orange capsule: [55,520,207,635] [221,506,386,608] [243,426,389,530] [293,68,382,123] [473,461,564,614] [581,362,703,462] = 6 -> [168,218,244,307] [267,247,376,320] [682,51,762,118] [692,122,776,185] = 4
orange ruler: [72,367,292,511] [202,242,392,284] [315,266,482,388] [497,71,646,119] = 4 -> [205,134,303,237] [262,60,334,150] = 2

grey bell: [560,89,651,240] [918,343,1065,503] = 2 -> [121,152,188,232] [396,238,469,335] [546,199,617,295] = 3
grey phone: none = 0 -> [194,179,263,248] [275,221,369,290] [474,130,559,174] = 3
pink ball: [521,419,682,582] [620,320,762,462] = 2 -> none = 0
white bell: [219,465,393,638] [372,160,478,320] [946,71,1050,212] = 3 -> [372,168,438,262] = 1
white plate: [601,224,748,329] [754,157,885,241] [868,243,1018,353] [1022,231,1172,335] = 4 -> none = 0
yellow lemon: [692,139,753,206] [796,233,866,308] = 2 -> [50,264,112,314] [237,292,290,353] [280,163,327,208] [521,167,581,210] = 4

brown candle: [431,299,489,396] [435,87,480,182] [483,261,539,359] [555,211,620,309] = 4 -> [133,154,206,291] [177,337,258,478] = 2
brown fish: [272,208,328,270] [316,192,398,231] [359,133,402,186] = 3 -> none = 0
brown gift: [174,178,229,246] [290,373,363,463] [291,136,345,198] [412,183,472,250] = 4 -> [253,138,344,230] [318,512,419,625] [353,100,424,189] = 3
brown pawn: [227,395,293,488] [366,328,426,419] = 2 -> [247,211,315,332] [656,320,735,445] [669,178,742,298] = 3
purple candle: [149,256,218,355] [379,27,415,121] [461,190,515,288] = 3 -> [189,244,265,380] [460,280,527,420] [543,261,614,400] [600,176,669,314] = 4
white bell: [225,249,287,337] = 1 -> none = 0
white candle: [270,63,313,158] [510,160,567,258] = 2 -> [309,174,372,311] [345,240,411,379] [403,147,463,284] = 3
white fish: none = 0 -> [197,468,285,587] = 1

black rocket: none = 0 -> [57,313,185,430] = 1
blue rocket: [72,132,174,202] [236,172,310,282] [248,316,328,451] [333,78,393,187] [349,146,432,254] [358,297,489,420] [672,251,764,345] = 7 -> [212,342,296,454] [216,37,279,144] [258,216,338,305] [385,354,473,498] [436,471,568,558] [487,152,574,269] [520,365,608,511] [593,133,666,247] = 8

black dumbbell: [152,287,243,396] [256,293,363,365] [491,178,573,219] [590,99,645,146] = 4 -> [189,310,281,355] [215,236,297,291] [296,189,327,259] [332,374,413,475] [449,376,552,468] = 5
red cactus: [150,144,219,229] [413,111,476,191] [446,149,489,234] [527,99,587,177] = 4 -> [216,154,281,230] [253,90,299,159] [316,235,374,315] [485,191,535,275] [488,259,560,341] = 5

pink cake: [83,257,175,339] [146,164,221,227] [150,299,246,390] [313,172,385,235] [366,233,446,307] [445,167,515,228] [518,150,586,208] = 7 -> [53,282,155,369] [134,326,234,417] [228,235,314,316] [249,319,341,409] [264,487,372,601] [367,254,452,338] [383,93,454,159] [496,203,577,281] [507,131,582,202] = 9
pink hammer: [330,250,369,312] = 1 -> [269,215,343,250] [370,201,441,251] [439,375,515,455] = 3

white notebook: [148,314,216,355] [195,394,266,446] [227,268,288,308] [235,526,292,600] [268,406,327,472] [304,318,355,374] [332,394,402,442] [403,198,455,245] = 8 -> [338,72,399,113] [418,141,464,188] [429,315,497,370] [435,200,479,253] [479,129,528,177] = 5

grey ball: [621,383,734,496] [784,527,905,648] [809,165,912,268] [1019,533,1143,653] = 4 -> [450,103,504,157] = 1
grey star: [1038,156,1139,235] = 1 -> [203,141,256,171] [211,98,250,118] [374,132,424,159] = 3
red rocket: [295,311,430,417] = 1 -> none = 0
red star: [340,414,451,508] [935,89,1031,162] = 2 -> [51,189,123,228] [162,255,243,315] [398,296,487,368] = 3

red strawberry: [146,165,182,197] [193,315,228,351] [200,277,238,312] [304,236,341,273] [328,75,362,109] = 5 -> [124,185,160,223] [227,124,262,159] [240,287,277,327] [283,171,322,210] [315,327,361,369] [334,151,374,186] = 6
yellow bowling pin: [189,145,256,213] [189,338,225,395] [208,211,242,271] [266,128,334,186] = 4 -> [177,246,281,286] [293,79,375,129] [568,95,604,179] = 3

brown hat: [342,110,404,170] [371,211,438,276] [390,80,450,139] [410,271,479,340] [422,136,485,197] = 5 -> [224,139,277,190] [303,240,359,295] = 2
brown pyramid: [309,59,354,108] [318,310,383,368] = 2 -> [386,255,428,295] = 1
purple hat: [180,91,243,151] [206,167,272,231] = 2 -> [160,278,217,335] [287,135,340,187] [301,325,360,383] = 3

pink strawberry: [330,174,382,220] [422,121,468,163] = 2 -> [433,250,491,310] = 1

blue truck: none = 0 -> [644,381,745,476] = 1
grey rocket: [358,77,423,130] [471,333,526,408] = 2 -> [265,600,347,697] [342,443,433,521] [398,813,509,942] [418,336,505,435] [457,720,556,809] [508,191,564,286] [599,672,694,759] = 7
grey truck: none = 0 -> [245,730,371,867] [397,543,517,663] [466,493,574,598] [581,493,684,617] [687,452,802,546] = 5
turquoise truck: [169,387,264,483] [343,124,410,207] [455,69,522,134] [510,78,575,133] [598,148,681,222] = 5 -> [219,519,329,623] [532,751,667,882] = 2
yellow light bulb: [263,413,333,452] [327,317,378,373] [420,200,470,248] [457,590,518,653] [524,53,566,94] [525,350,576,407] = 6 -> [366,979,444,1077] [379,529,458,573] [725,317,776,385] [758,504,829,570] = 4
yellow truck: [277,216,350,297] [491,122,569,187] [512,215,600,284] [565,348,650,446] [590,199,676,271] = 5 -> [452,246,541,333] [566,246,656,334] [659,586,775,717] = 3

•••••

Job = For this exercise, please output exactly the lines above starting at the line with "red strawberry: [146,165,182,197]" and ending at the line with "yellow bowling pin: [189,145,256,213]", ends included.

Written answer =
red strawberry: [146,165,182,197] [193,315,228,351] [200,277,238,312] [304,236,341,273] [328,75,362,109] = 5 -> [124,185,160,223] [227,124,262,159] [240,287,277,327] [283,171,322,210] [315,327,361,369] [334,151,374,186] = 6
yellow bowling pin: [189,145,256,213] [189,338,225,395] [208,211,242,271] [266,128,334,186] = 4 -> [177,246,281,286] [293,79,375,129] [568,95,604,179] = 3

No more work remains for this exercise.